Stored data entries
+++

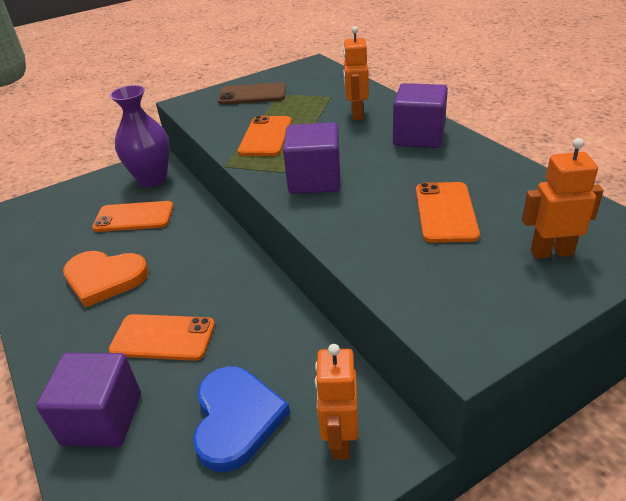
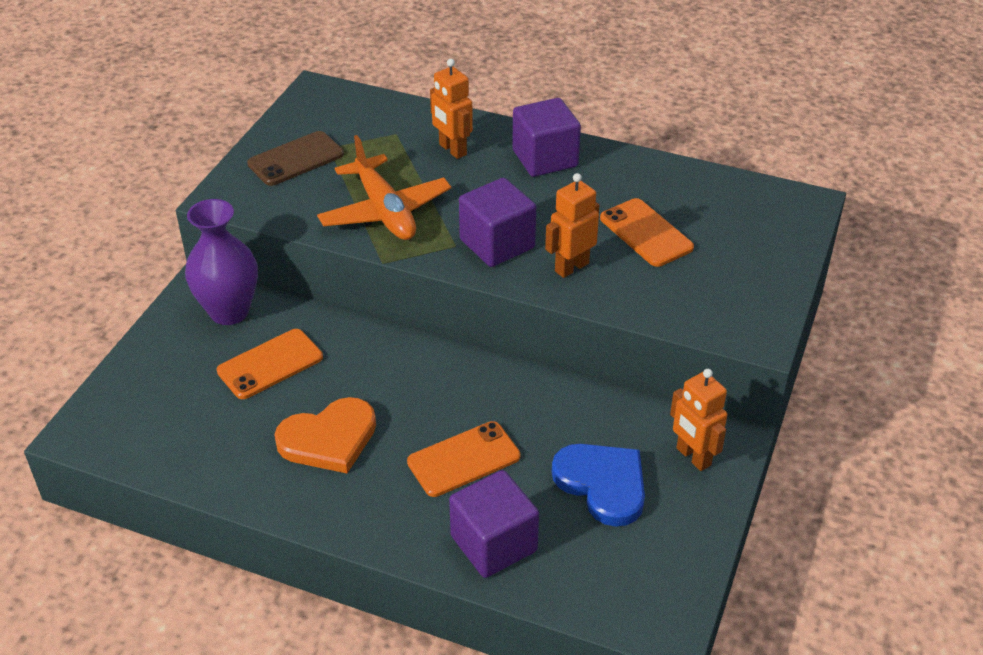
camera: 40 degrees left, 5 degrees up
orange phone [238,116,292,156] -> orange plane [317,135,451,240]
orange robot [522,138,604,259] -> orange robot moved to [545,173,599,278]

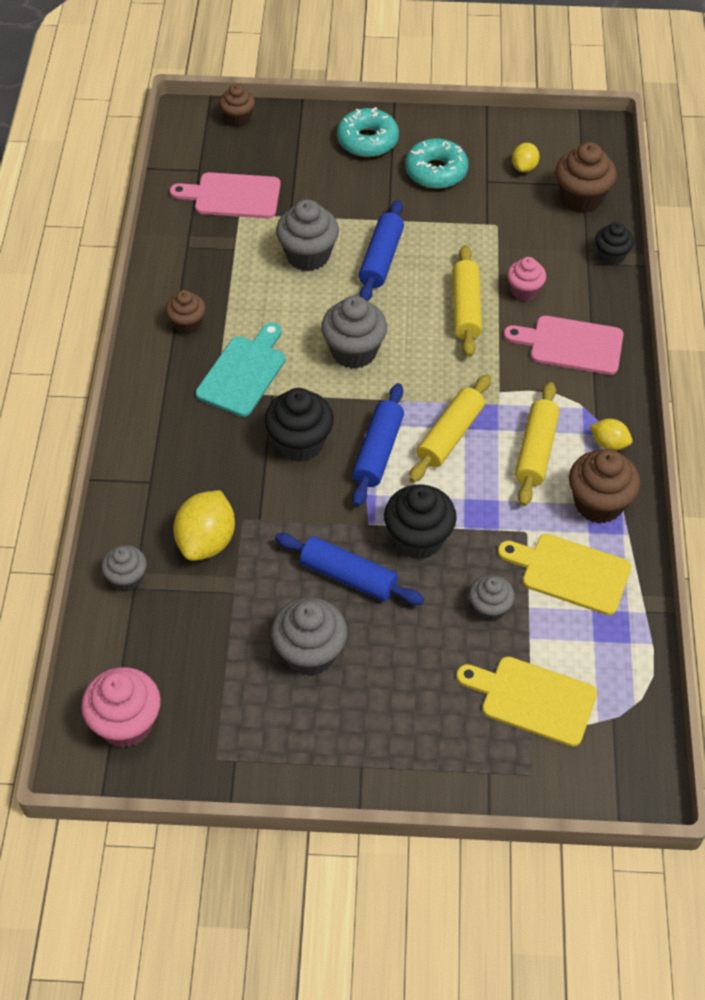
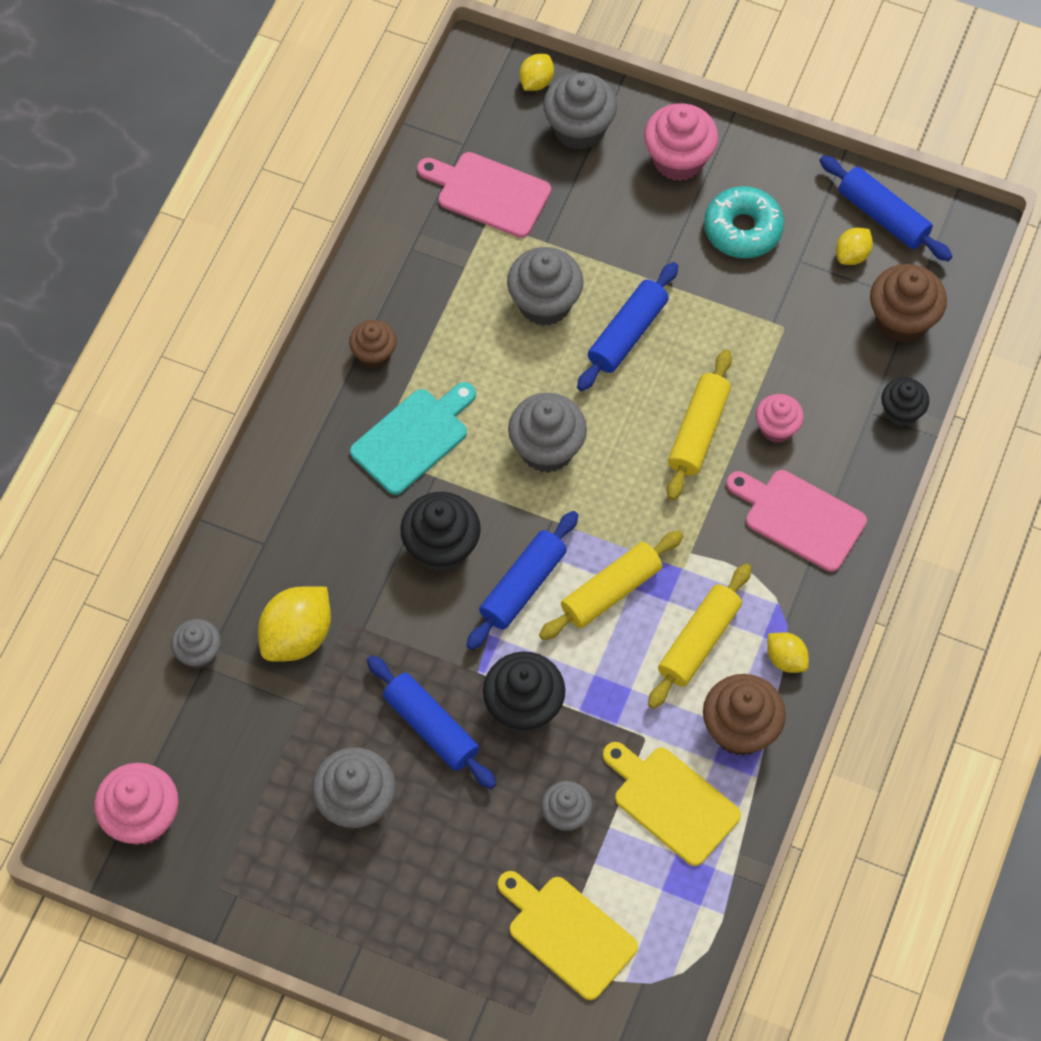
camera: 20 degrees right, 10 degrees up
brown cupcake [219,84,255,127] -> yellow lemon [519,54,554,91]
turquoise donut [337,107,399,157] -> pink cupcake [644,103,718,181]
none -> grey cupcake [543,72,617,150]
none -> blue rolling pin [819,155,952,261]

+++

Please give the entries again word for word, without any pictures.

Answer to this exercise
camera: 40 degrees left, 5 degrees up
orange phone [238,116,292,156] -> orange plane [317,135,451,240]
orange robot [522,138,604,259] -> orange robot moved to [545,173,599,278]

camera: 20 degrees right, 10 degrees up
brown cupcake [219,84,255,127] -> yellow lemon [519,54,554,91]
turquoise donut [337,107,399,157] -> pink cupcake [644,103,718,181]
none -> grey cupcake [543,72,617,150]
none -> blue rolling pin [819,155,952,261]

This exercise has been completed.